Work instructions: Below is some data. Retype exactly the lines starting at the one with "camera: 150 degrees left, 10 degrees down" and ending at the one with "(568, 147) = (191, 228): red carton -> none".

Data under study:
——
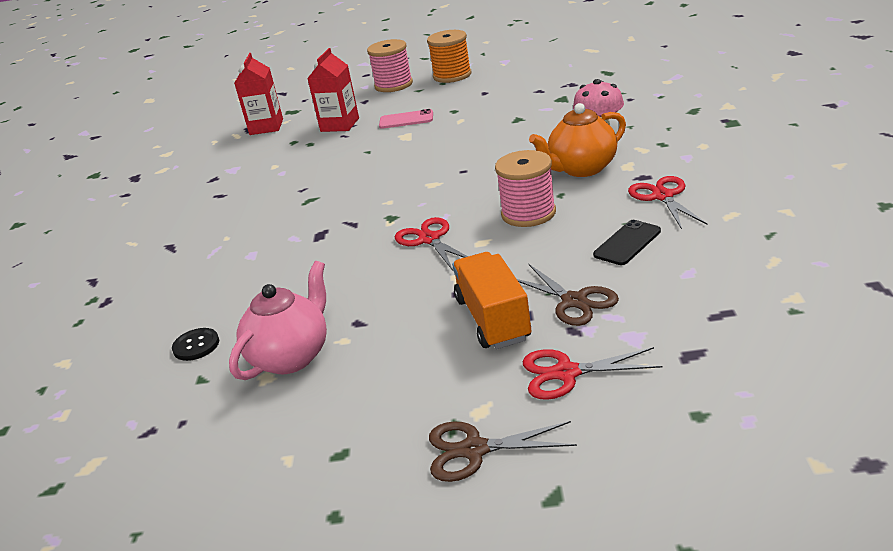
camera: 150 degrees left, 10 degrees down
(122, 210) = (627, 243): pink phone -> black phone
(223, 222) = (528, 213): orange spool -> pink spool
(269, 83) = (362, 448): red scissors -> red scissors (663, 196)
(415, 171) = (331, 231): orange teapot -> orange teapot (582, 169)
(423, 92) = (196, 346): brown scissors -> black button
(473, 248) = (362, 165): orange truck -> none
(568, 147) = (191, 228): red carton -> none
——
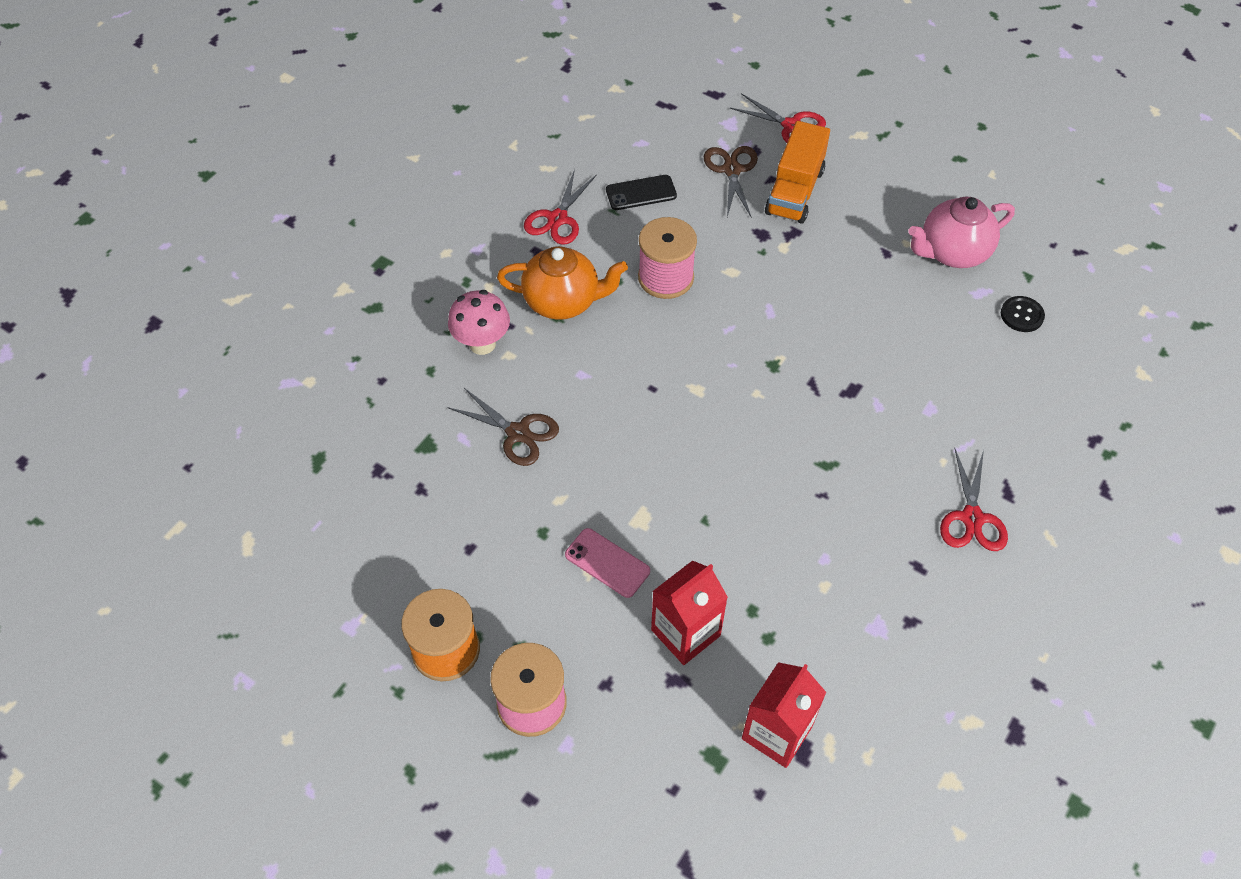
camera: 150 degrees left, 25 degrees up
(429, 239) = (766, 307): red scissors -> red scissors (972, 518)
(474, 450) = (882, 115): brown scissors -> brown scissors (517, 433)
——
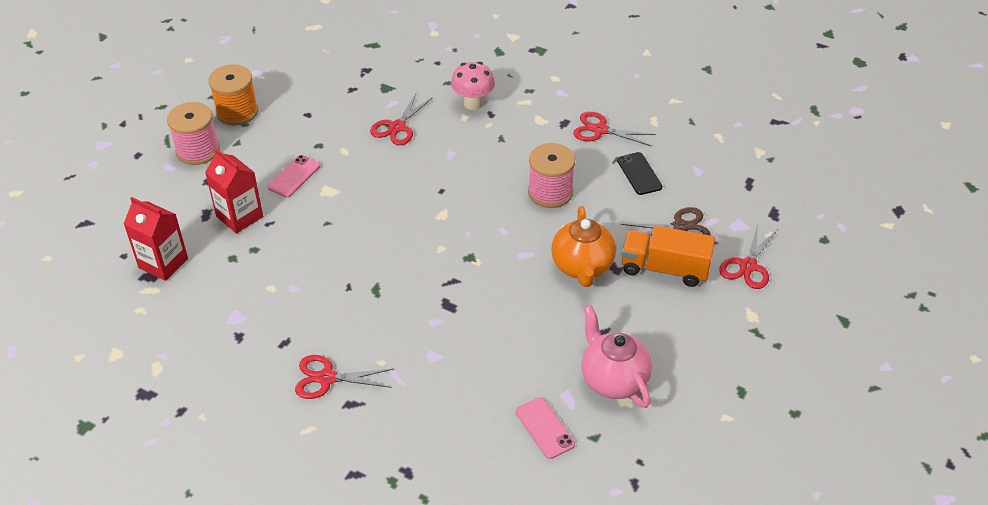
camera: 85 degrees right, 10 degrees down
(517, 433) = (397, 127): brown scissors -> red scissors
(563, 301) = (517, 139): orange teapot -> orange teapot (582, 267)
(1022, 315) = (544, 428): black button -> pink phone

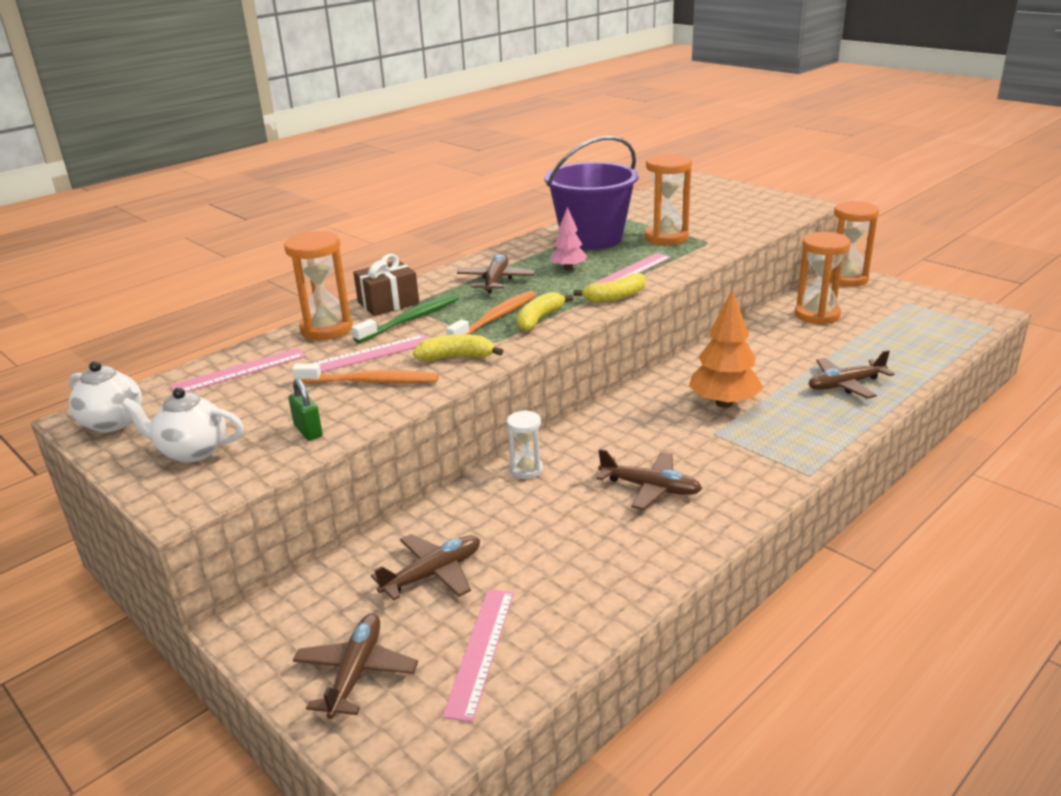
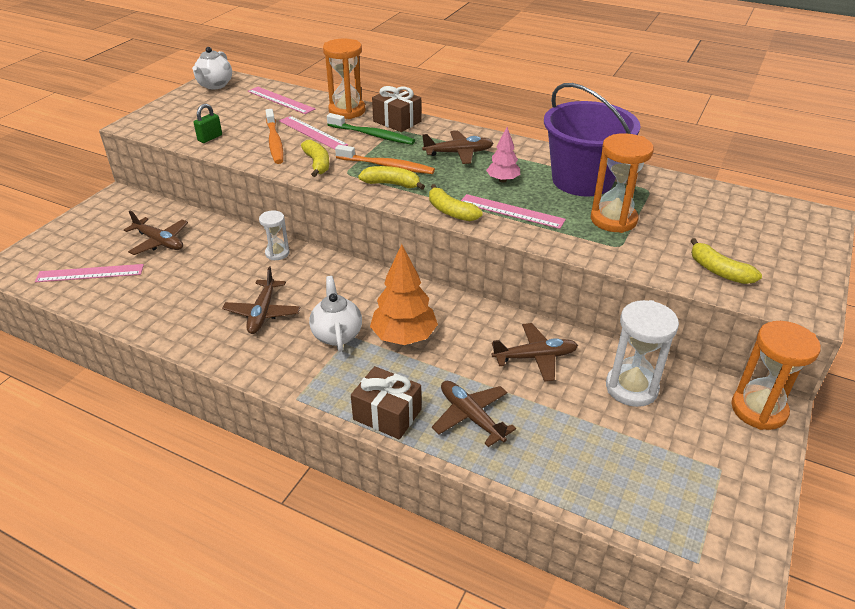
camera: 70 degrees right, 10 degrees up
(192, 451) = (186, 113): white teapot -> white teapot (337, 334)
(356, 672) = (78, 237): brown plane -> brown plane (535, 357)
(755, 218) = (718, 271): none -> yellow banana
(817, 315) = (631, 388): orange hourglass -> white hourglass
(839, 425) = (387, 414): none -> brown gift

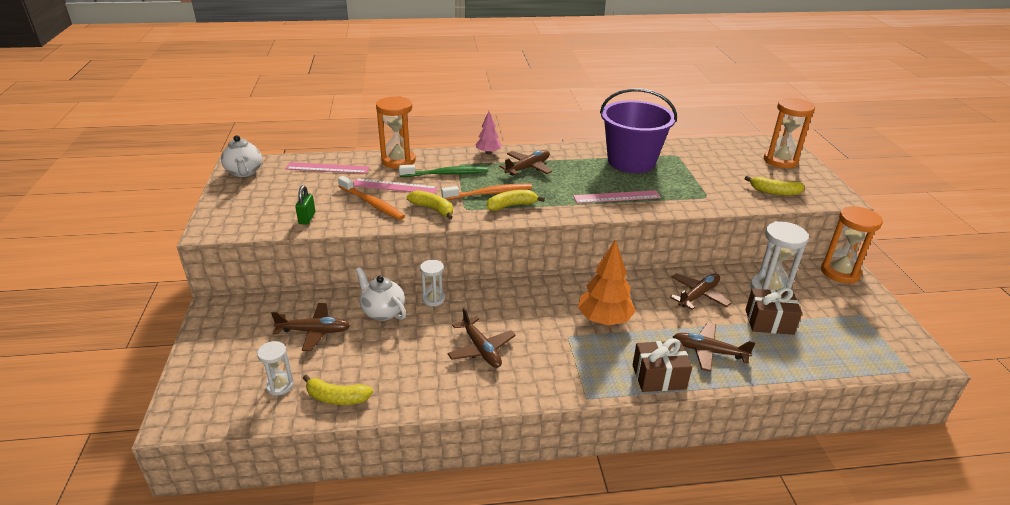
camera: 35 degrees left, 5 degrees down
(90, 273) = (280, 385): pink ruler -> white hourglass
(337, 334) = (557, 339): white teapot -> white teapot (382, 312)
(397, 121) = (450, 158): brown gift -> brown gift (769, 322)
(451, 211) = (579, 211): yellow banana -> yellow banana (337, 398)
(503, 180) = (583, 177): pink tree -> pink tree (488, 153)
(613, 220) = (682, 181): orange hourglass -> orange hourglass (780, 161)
——
Answer space:
camera: 150 degrees left, 10 degrees down
(122, 210) = (627, 243): pink phone -> black phone
(223, 222) = (528, 213): orange spool -> pink spool
(269, 83) = (362, 448): red scissors -> red scissors (663, 196)
(415, 171) = (331, 231): orange teapot -> orange teapot (582, 169)
(423, 92) = (196, 346): brown scissors -> black button
(473, 248) = (362, 165): orange truck -> none
(568, 147) = (191, 228): red carton -> none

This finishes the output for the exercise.